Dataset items
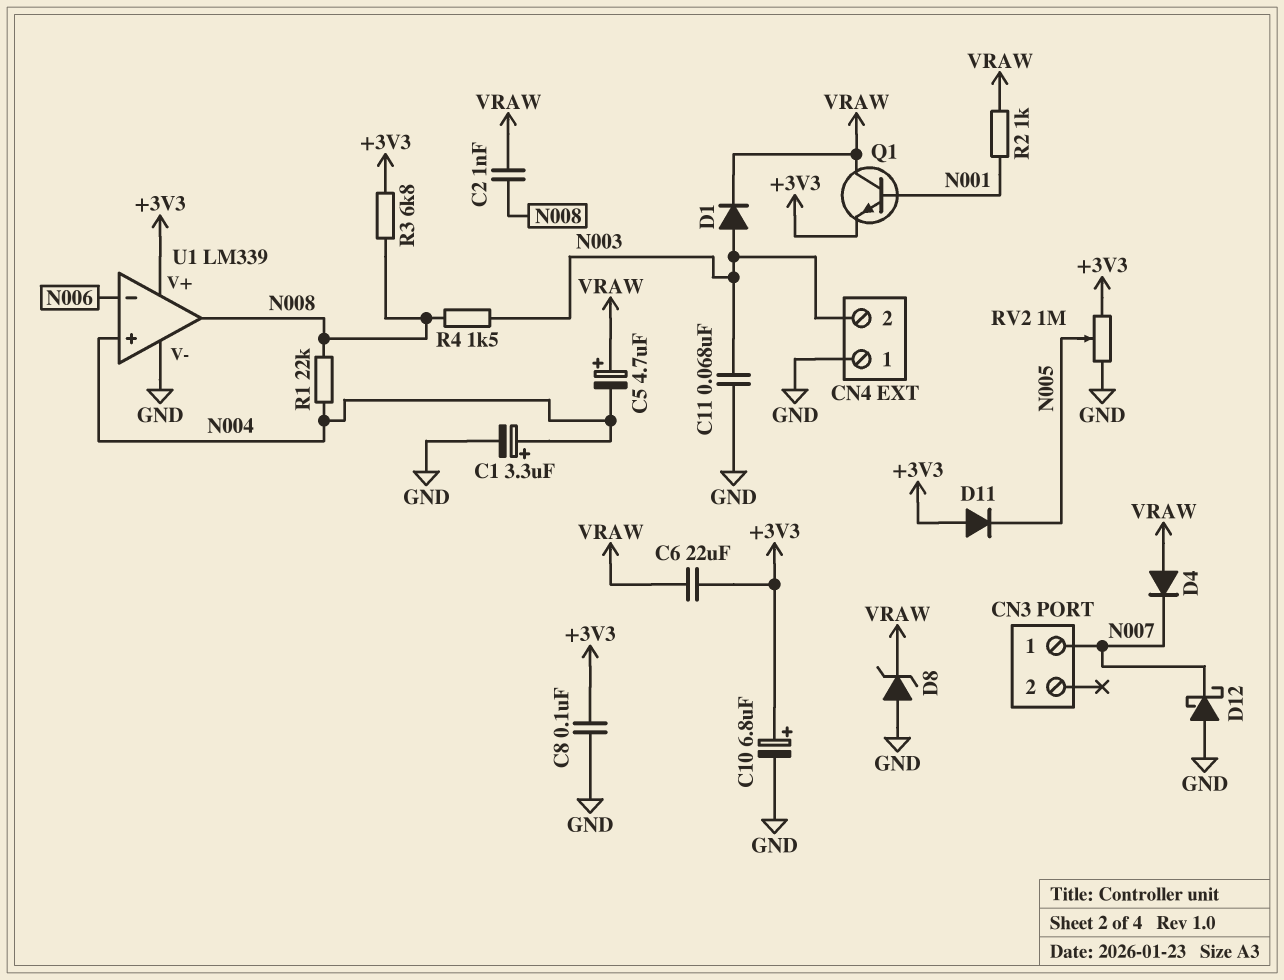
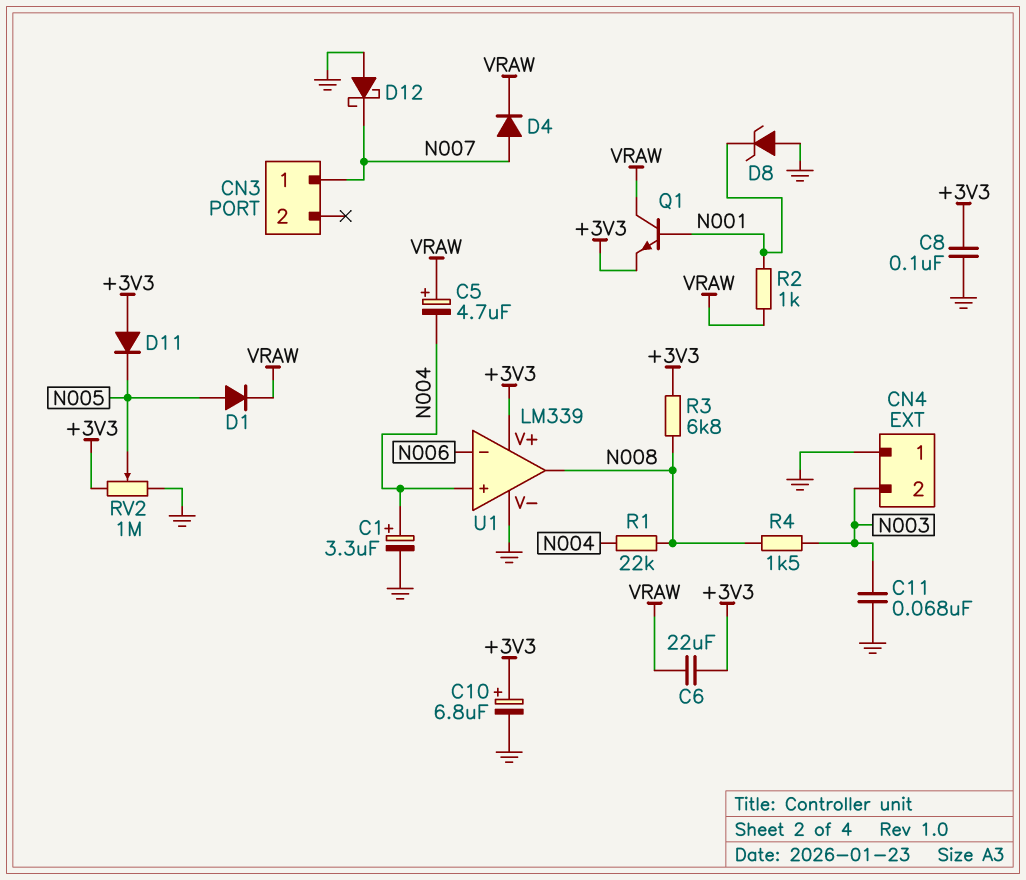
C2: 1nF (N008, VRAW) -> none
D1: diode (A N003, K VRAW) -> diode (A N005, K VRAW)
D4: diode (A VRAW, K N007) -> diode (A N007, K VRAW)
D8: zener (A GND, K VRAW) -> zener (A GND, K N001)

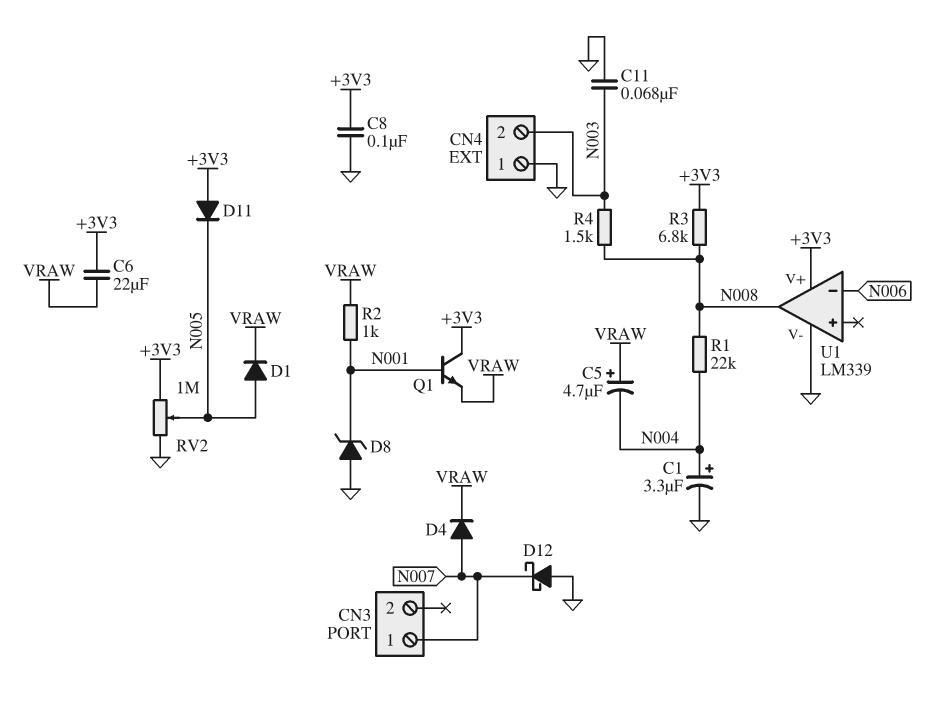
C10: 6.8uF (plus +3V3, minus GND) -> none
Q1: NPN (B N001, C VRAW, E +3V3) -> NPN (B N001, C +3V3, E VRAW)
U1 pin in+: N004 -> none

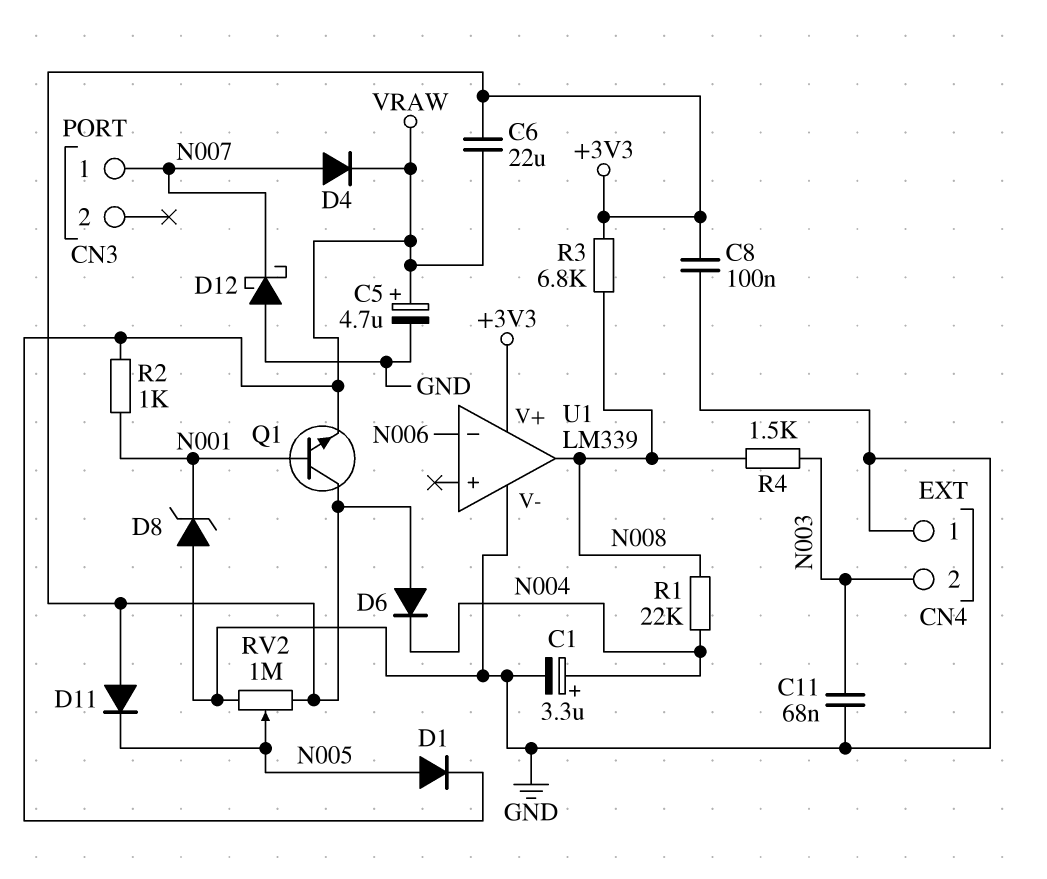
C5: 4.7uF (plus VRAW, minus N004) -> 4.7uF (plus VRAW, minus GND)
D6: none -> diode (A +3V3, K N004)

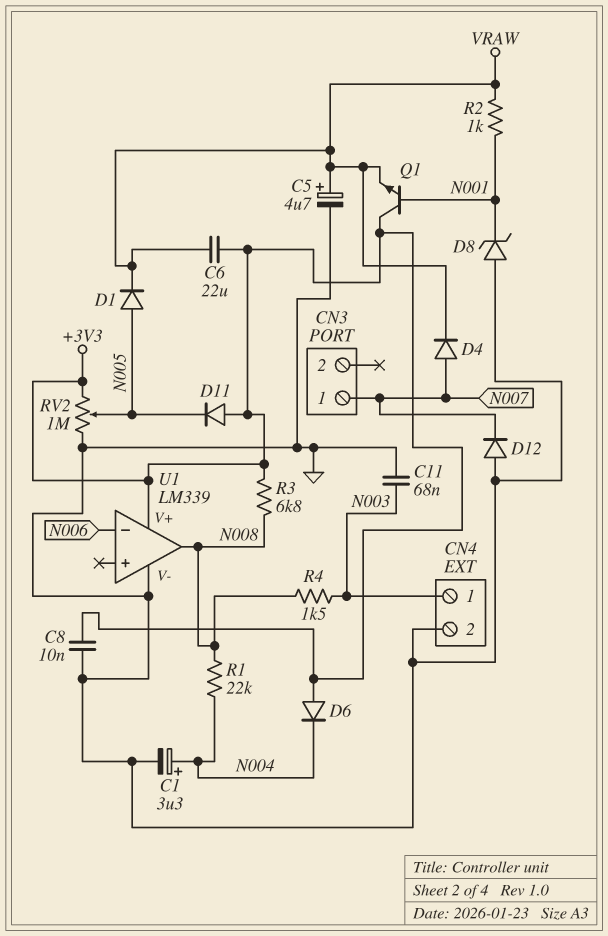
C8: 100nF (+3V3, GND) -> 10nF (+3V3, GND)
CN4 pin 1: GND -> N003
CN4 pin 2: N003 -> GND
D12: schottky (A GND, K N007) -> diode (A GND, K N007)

...

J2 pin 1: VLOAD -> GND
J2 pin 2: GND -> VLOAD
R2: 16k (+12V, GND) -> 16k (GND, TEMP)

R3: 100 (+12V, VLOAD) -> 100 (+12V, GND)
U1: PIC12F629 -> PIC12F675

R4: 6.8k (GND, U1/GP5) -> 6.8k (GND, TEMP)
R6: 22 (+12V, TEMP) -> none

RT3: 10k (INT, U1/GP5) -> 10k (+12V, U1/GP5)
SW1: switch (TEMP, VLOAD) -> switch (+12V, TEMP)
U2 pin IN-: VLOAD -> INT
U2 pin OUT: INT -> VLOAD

#### Work required:
Scan the records above for the word "VLOAD". Copy each line that has it.

#### Output:
J2 pin 1: VLOAD -> GND
J2 pin 2: GND -> VLOAD
R3: 100 (+12V, VLOAD) -> 100 (+12V, GND)
SW1: switch (TEMP, VLOAD) -> switch (+12V, TEMP)
U2 pin IN-: VLOAD -> INT
U2 pin OUT: INT -> VLOAD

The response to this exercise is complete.